Repeat word for word, please, only the lines from the one that includes "Q1: NMOS AO3400" through the final line of the data.

━━━━━━

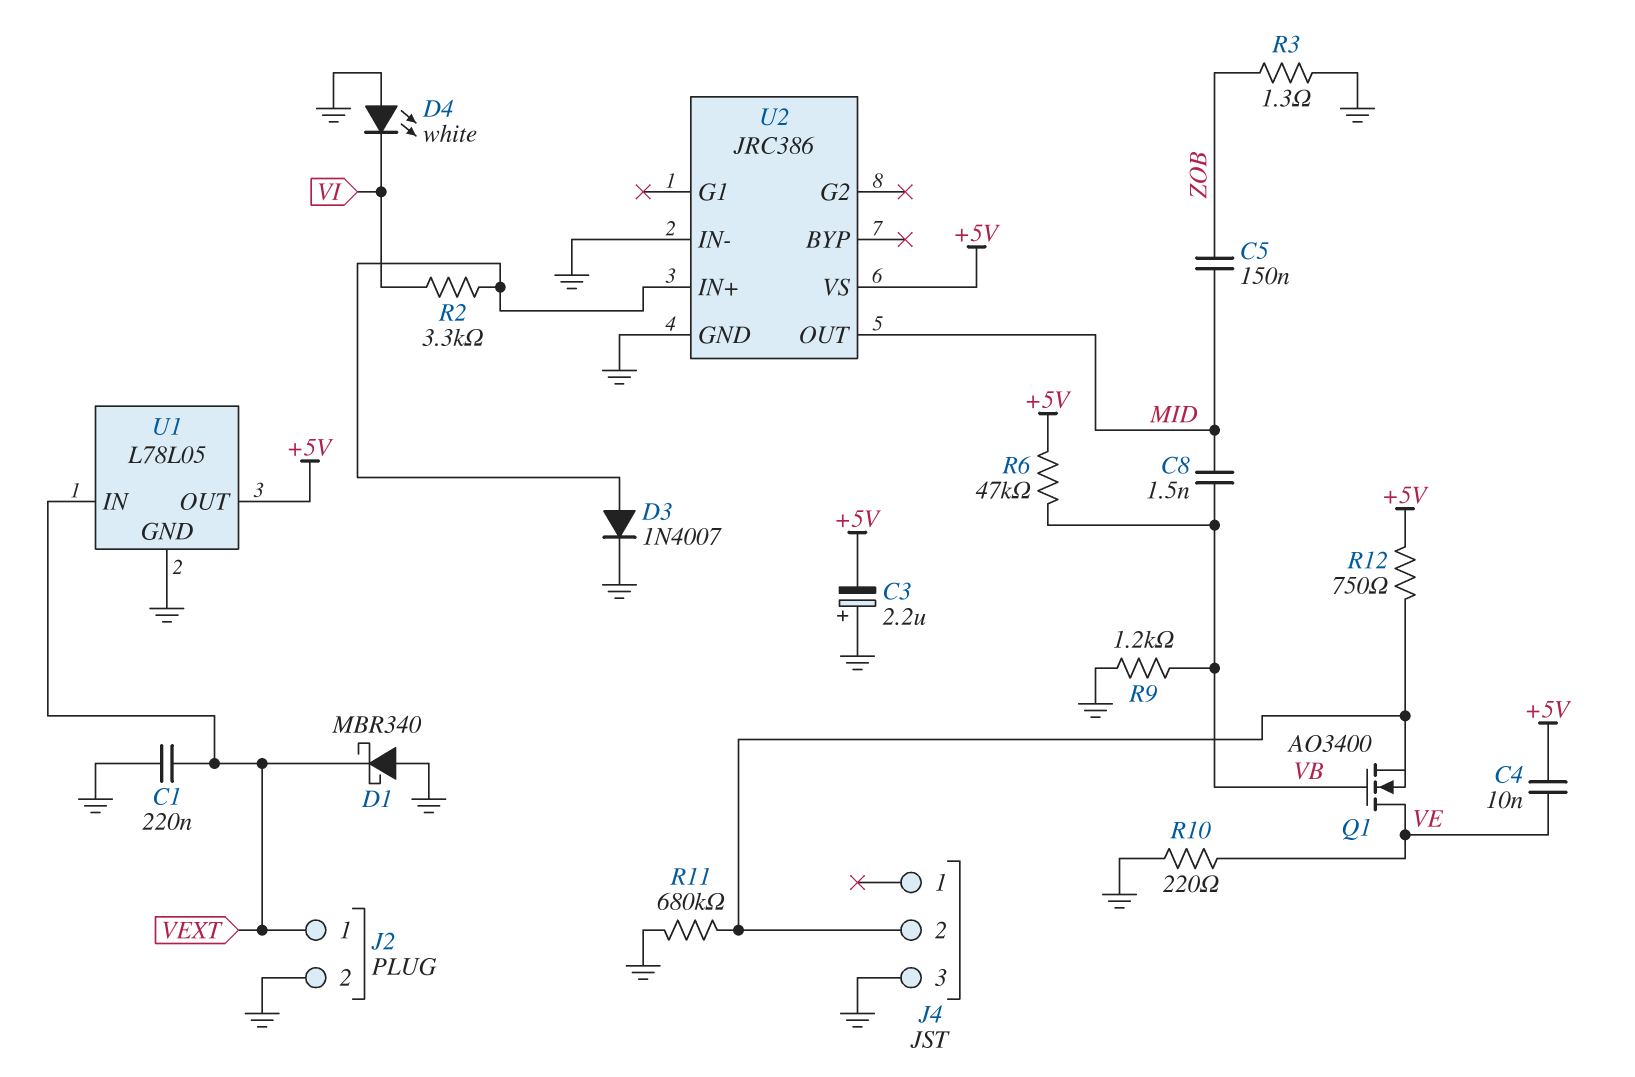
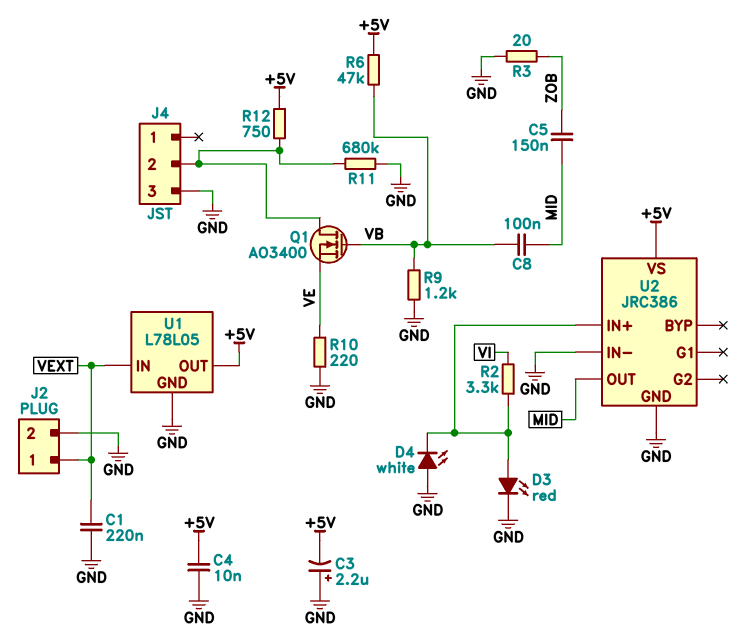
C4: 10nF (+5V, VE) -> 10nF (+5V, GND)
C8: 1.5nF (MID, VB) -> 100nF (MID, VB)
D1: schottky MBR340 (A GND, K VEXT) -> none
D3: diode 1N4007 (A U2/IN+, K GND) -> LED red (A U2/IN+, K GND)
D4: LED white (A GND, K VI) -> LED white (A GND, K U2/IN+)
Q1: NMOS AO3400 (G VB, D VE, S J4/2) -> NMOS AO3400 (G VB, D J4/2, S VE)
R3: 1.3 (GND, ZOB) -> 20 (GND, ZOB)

━━━━━━

**ANSWER SECTION:**
Q1: NMOS AO3400 (G VB, D VE, S J4/2) -> NMOS AO3400 (G VB, D J4/2, S VE)
R3: 1.3 (GND, ZOB) -> 20 (GND, ZOB)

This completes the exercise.